[Scene images with change listings]
┌──
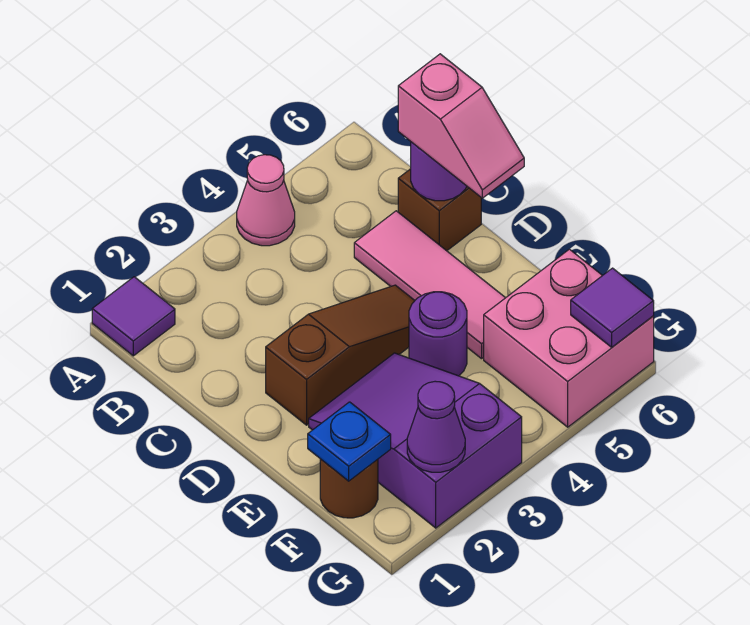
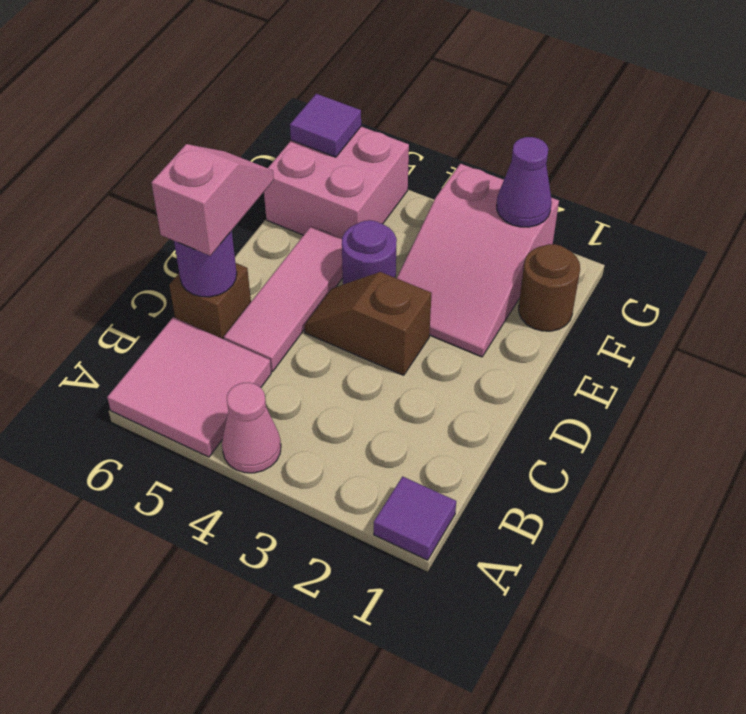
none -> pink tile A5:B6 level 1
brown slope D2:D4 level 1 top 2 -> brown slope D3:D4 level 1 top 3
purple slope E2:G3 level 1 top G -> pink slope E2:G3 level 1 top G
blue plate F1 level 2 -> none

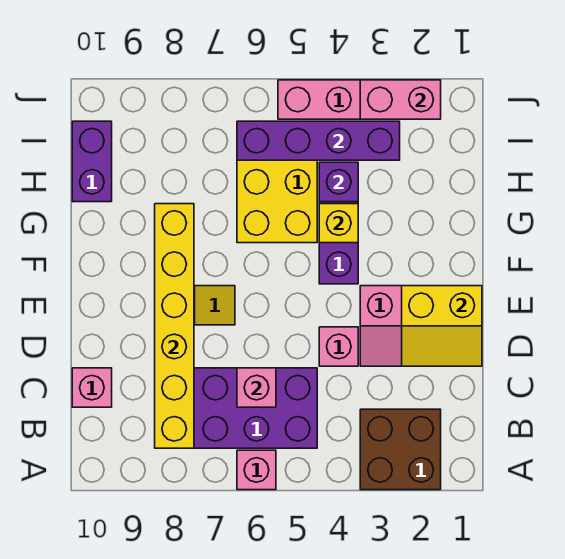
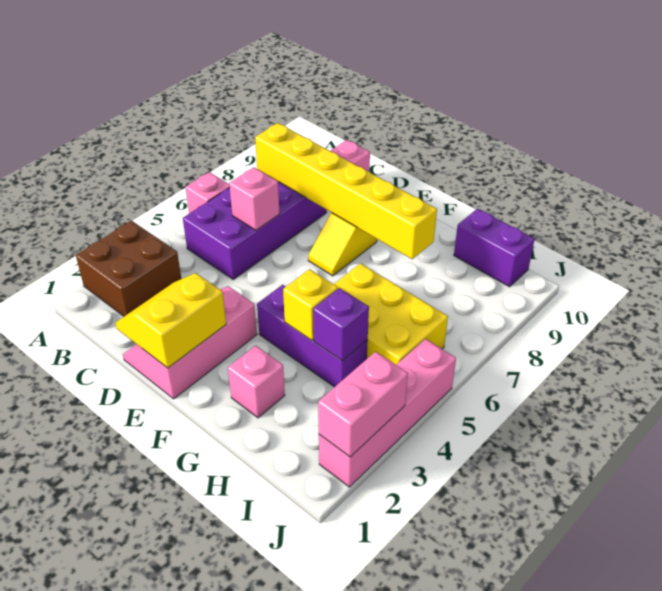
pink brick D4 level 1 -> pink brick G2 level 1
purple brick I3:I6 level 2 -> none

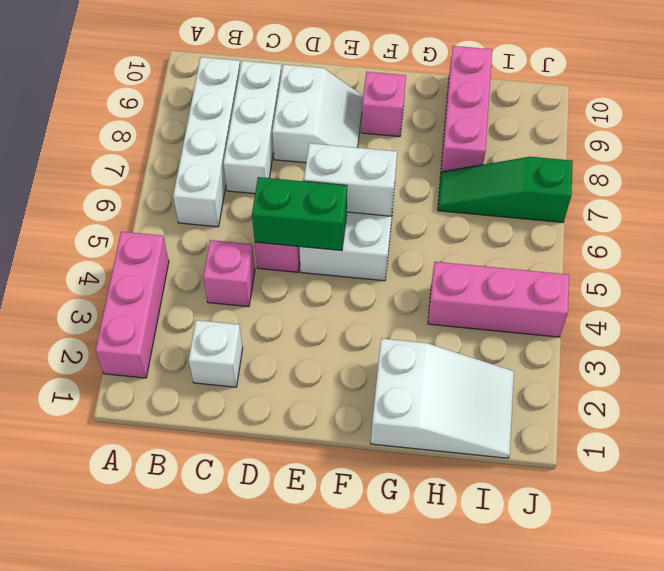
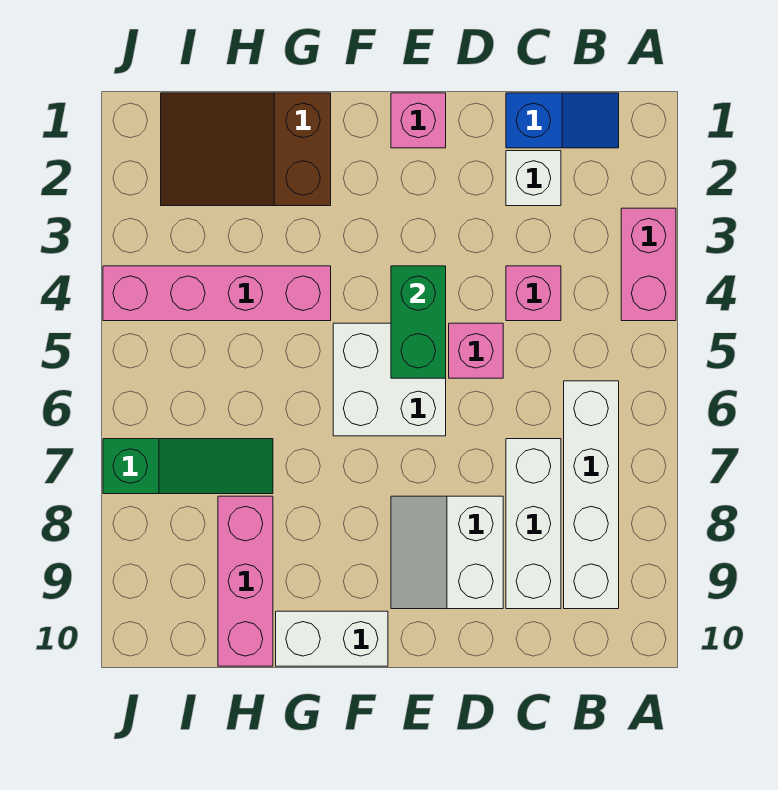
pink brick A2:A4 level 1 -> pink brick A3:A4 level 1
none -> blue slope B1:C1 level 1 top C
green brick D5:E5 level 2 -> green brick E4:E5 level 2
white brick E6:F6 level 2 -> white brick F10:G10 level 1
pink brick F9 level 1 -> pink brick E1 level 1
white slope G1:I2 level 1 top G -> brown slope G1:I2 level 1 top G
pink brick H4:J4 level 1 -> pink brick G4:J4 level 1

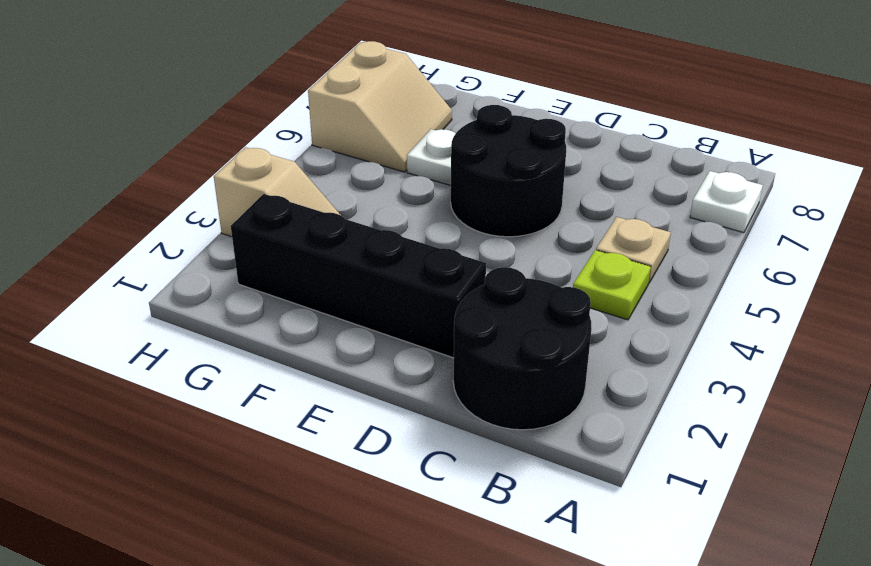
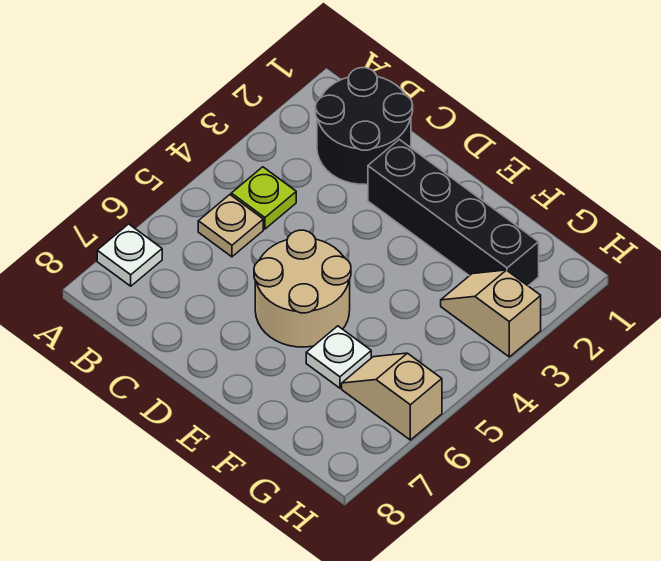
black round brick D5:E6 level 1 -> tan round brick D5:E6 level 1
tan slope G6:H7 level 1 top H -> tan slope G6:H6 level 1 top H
└──
__Your objective__: Take the line that contains "pink brick H4:J4" and every line after it down to the last line of the entries above, and output them exactly, with nothing else and no pictures.

__Output of the task__:
pink brick H4:J4 level 1 -> pink brick G4:J4 level 1

black round brick D5:E6 level 1 -> tan round brick D5:E6 level 1
tan slope G6:H7 level 1 top H -> tan slope G6:H6 level 1 top H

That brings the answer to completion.